**TASK OBJECTIVE**
Print the records below once again, exactly as they were given.

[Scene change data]

* * * * *

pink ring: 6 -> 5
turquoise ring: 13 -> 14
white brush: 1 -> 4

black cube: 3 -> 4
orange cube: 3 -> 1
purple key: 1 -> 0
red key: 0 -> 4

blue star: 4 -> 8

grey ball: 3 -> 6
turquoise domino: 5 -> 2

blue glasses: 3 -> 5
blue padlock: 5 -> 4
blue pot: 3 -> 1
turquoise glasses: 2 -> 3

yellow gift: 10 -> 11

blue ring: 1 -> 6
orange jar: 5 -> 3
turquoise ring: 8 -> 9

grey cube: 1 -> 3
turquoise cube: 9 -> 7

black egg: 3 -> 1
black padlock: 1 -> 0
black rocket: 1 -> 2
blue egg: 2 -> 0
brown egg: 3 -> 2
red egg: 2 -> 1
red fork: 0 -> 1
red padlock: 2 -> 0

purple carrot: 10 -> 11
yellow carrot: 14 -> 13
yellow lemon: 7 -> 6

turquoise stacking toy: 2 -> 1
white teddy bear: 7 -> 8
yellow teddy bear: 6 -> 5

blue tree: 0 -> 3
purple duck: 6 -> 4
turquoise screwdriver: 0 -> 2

* * * * *

**SOLUTION TO THIS PROBLEM**
pink ring: 6 -> 5
turquoise ring: 13 -> 14
white brush: 1 -> 4

black cube: 3 -> 4
orange cube: 3 -> 1
purple key: 1 -> 0
red key: 0 -> 4

blue star: 4 -> 8

grey ball: 3 -> 6
turquoise domino: 5 -> 2

blue glasses: 3 -> 5
blue padlock: 5 -> 4
blue pot: 3 -> 1
turquoise glasses: 2 -> 3

yellow gift: 10 -> 11

blue ring: 1 -> 6
orange jar: 5 -> 3
turquoise ring: 8 -> 9

grey cube: 1 -> 3
turquoise cube: 9 -> 7

black egg: 3 -> 1
black padlock: 1 -> 0
black rocket: 1 -> 2
blue egg: 2 -> 0
brown egg: 3 -> 2
red egg: 2 -> 1
red fork: 0 -> 1
red padlock: 2 -> 0

purple carrot: 10 -> 11
yellow carrot: 14 -> 13
yellow lemon: 7 -> 6

turquoise stacking toy: 2 -> 1
white teddy bear: 7 -> 8
yellow teddy bear: 6 -> 5

blue tree: 0 -> 3
purple duck: 6 -> 4
turquoise screwdriver: 0 -> 2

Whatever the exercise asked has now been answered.